• **TRY IT**
Please reproduce the lines of the records below from the one holding "none -> yellow boat [114,321,226,422]" through the one holding "orange toothbrush [430,445,523,557]", inclusive, skipping all pictures.
----------
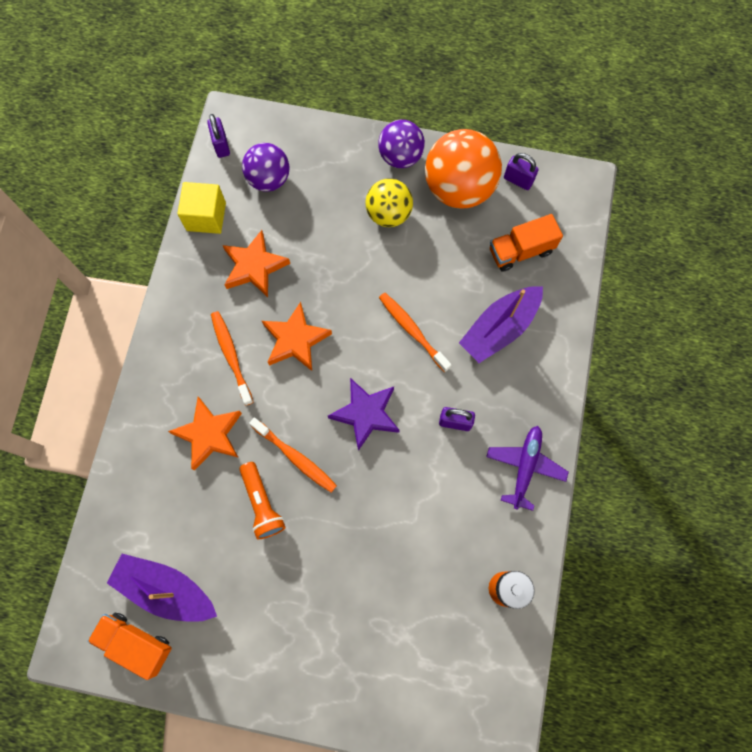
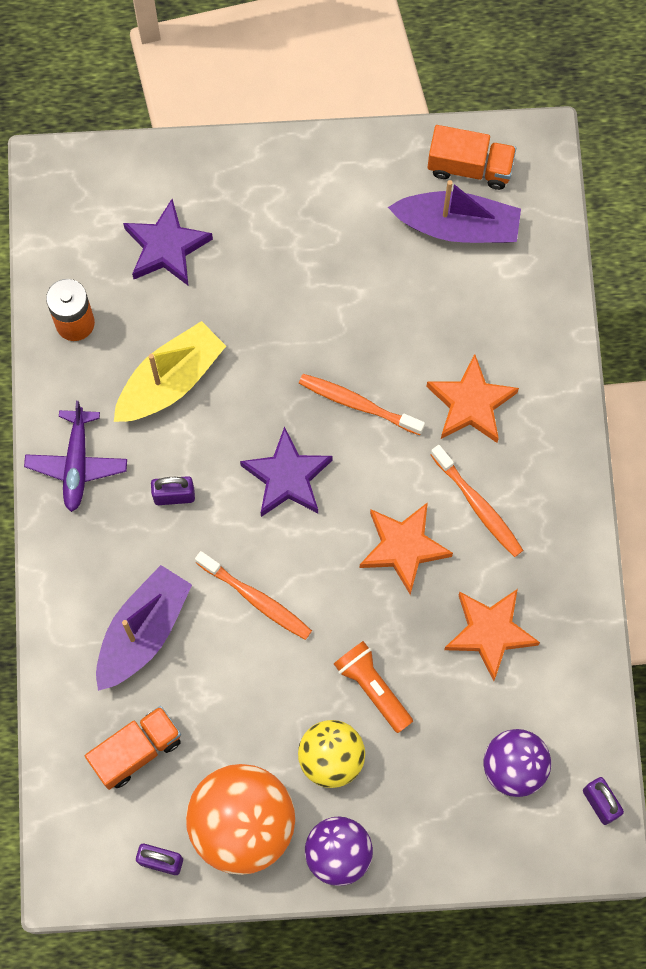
camera: 165 degrees right, 0 degrees up
yellow cube [177,182,226,234] -> none
orange flashlight [239,462,286,539] -> orange flashlight moved to [334,641,413,733]
none -> yellow boat [114,321,226,422]
none -> purple star [123,199,213,286]

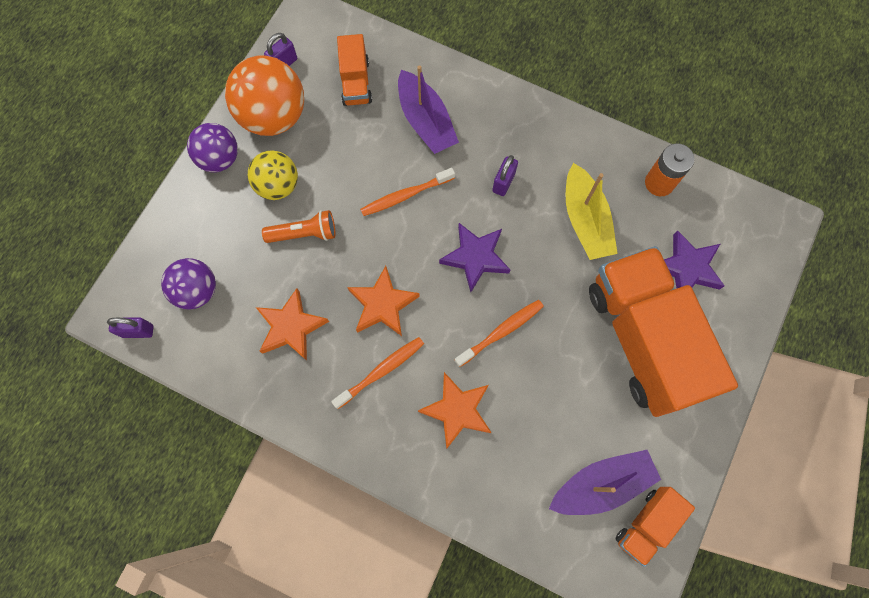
camera: 120 degrees right, 0 degrees up
purple plane [24,401,127,512] -> none
purple boat [388,180,521,243] -> purple boat turned 150 degrees counterclockwise [549,450,661,515]
orange toothbrush [430,445,523,557] -> orange toothbrush turned 150 degrees clockwise [331,337,424,409]
none -> orange truck [589,246,738,417]

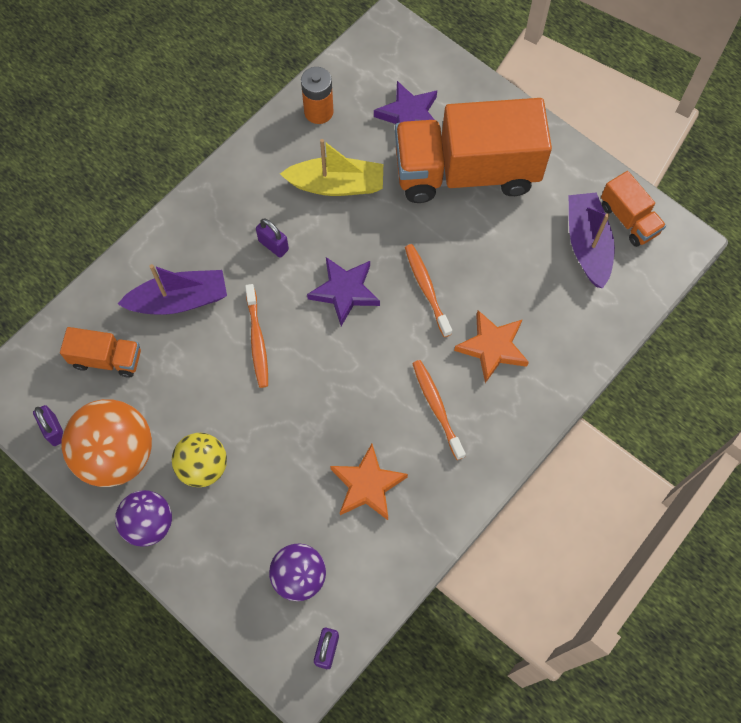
camera: 75 degrees left, 5 degrees down
orange flashlight [262,210,335,243] -> none
orange star [347,266,420,336] -> none

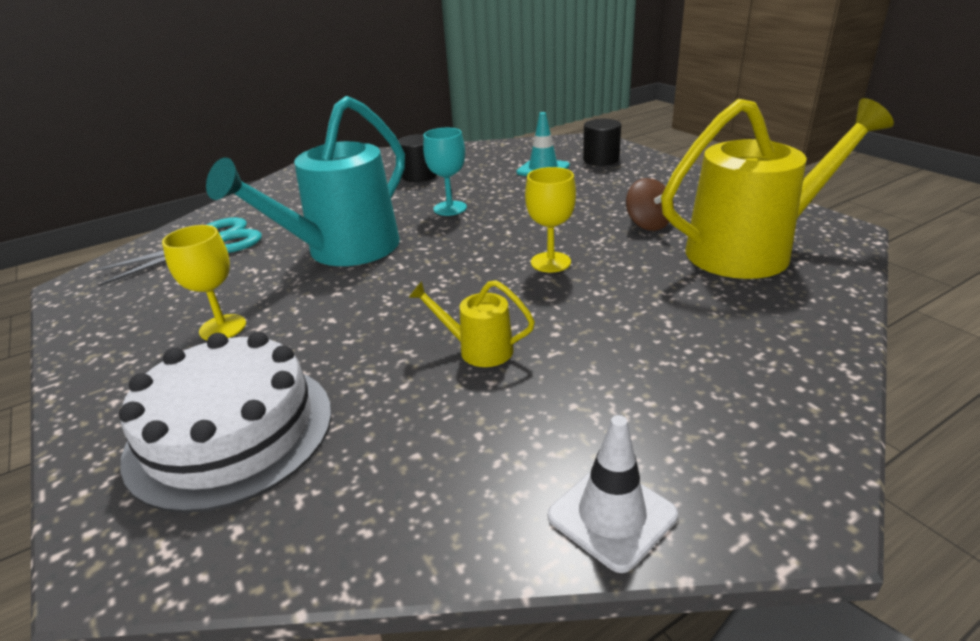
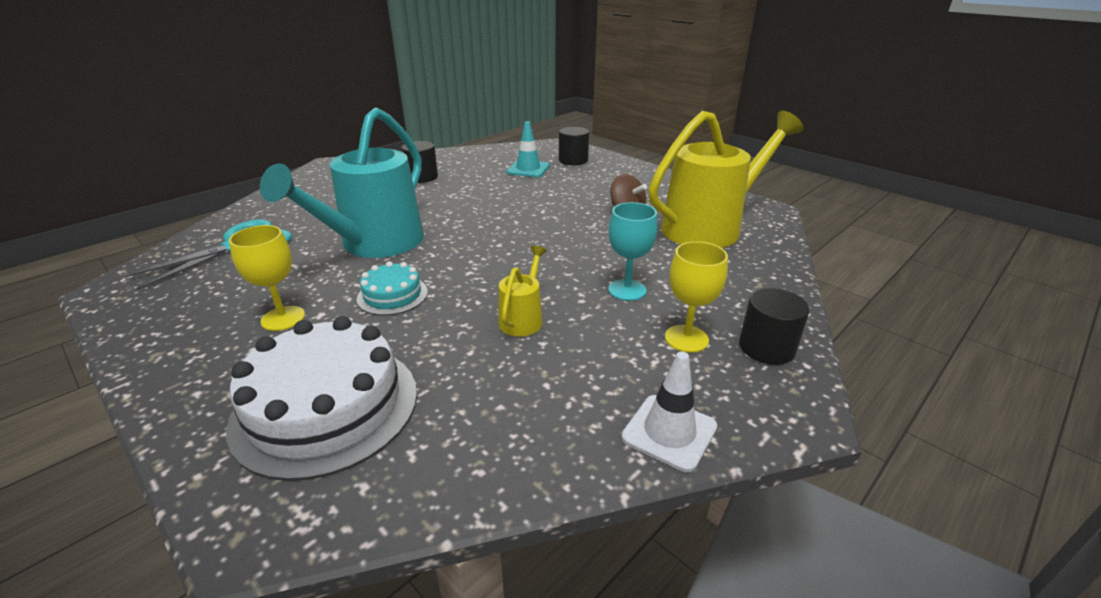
camera: 15 degrees left, 0 degrees up
yellow watering can [408,280,535,367] -> yellow watering can turned 105 degrees clockwise [498,246,547,336]
turquoise goblet [423,128,467,216] -> turquoise goblet moved to [608,202,657,301]
yellow goblet [525,167,576,272] -> yellow goblet moved to [665,241,728,353]
none -> turquoise cake [357,261,428,315]
none -> black cylinder [739,288,810,365]

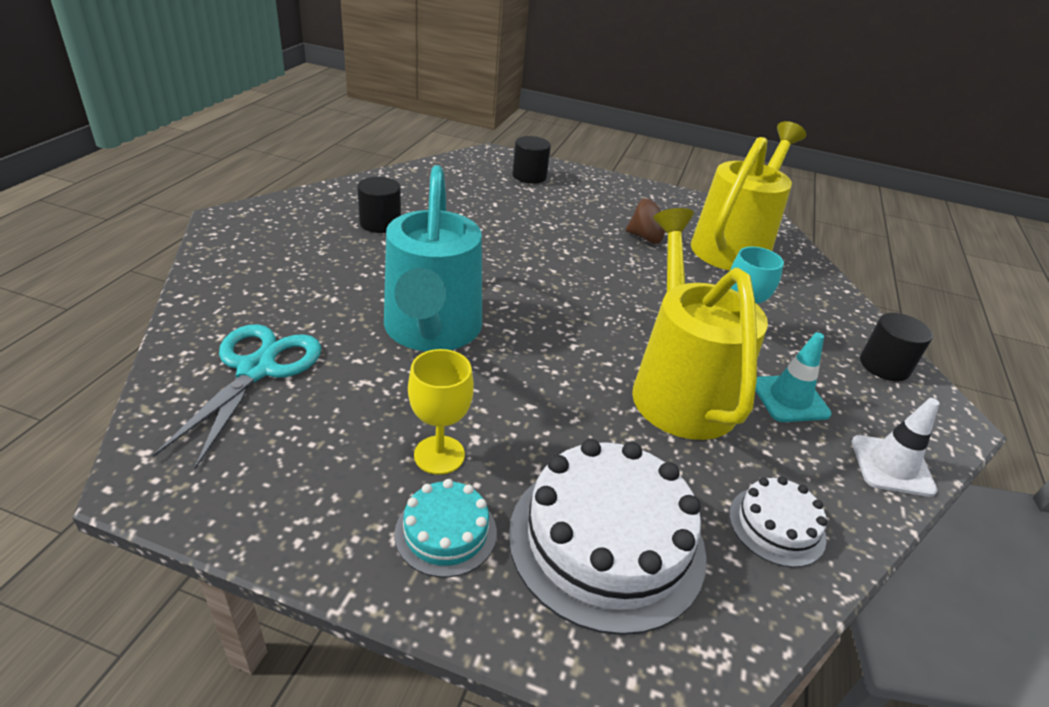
camera: 30 degrees left, 5 degrees up
turquoise cake [357,261,428,315] -> turquoise cake moved to [394,479,497,578]
yellow watering can [498,246,547,336] -> yellow watering can [632,208,768,440], size x2.27
turquoise traffic cone [507,121,550,177] -> turquoise traffic cone moved to [755,332,832,422]
yellow goblet [665,241,728,353] -> none
none -> white cake [729,476,827,568]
----------
• **TASK OUTPUT**
none -> yellow boat [114,321,226,422]
none -> purple star [123,199,213,286]

camera: 120 degrees right, 0 degrees up
purple plane [24,401,127,512] -> none
purple boat [388,180,521,243] -> purple boat turned 150 degrees counterclockwise [549,450,661,515]
orange toothbrush [430,445,523,557] -> orange toothbrush turned 150 degrees clockwise [331,337,424,409]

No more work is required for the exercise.